* START Supplied material *

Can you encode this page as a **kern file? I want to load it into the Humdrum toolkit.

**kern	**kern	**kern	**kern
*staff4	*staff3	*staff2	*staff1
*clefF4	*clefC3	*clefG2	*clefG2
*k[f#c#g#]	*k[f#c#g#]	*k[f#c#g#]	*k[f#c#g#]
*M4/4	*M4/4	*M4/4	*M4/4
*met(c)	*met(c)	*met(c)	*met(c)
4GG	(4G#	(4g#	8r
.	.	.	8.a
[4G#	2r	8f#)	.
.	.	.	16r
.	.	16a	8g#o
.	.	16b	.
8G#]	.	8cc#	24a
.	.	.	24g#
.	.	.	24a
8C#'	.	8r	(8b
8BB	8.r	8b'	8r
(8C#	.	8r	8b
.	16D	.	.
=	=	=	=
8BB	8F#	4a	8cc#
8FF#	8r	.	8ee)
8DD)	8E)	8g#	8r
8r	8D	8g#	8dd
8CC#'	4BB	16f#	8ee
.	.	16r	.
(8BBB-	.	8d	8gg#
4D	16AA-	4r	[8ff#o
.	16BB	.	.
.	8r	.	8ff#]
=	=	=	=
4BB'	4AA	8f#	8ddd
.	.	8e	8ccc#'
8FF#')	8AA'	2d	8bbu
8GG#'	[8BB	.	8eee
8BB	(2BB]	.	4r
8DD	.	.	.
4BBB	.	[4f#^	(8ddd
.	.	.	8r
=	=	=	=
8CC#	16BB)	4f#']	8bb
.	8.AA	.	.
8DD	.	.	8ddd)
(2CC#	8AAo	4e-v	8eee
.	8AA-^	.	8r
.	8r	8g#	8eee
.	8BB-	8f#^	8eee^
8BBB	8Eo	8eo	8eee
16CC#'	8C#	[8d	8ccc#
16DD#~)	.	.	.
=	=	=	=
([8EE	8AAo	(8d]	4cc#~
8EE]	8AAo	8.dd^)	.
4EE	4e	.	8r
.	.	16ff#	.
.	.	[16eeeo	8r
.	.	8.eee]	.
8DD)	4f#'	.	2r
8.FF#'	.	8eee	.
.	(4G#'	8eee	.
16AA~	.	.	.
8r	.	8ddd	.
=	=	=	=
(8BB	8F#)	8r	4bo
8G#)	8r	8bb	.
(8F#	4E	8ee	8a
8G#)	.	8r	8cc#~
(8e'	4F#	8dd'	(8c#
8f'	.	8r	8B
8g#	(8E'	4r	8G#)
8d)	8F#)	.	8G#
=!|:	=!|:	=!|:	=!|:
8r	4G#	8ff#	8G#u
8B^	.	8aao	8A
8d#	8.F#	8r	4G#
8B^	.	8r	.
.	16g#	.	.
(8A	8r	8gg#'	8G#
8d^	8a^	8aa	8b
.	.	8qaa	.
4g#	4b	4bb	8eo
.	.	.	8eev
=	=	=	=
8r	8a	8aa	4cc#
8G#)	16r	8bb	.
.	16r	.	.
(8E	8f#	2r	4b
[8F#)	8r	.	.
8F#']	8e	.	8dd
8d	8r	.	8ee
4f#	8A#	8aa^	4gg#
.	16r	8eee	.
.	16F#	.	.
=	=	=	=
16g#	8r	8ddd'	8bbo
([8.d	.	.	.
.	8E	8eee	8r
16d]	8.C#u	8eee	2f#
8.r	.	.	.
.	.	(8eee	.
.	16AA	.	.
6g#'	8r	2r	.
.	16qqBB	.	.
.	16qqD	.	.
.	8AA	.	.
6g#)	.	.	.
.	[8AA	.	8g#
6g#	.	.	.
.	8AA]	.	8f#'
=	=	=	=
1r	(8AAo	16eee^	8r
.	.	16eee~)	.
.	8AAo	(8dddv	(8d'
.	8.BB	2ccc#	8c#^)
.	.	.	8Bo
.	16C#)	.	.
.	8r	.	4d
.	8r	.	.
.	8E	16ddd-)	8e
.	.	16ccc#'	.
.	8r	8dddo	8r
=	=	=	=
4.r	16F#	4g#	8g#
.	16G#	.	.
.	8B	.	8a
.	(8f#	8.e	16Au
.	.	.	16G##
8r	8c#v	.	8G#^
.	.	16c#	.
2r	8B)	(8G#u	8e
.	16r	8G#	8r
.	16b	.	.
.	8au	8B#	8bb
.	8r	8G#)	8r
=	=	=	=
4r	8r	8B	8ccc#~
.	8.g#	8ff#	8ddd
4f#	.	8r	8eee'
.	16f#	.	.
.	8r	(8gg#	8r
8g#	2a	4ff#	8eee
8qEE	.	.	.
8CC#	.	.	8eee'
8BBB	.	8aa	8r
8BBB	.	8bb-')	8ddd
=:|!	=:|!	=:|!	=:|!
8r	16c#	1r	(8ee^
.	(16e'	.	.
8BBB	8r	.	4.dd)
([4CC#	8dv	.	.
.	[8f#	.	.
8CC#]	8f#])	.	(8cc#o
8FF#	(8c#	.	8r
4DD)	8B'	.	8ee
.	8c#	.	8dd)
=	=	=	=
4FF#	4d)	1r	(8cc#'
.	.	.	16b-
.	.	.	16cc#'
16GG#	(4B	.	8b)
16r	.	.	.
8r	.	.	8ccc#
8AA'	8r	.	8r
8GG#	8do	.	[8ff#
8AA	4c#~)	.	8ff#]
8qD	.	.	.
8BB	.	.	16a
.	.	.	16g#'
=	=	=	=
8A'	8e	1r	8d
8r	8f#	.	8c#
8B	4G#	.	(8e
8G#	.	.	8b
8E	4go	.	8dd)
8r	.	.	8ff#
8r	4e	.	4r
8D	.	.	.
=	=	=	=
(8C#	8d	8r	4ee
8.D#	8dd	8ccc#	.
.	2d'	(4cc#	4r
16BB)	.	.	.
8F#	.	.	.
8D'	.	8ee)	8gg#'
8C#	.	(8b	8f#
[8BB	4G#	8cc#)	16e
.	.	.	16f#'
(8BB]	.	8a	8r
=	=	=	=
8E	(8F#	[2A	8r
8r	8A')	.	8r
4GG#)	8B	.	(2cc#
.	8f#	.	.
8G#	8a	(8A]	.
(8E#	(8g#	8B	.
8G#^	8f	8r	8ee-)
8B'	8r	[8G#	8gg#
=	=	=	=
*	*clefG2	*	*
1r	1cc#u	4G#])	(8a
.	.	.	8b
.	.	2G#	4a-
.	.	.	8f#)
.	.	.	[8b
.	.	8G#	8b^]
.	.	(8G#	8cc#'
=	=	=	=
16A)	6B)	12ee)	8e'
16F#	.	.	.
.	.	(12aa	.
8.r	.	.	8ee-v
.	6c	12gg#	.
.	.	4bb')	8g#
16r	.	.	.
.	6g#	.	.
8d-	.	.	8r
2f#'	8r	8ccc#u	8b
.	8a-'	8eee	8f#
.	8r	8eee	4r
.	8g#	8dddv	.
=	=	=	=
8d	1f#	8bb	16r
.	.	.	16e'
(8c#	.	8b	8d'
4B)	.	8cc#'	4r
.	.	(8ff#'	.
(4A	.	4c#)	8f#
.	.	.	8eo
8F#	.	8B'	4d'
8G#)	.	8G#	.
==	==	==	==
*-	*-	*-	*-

* END Supplied material *

Stated goal - Show each line from the records above that contains the string "kern", matching case exactly.

Worked answer -
Can you encode this page as a **kern file? I want to load it into the Humdrum toolkit.
**kern	**kern	**kern	**kern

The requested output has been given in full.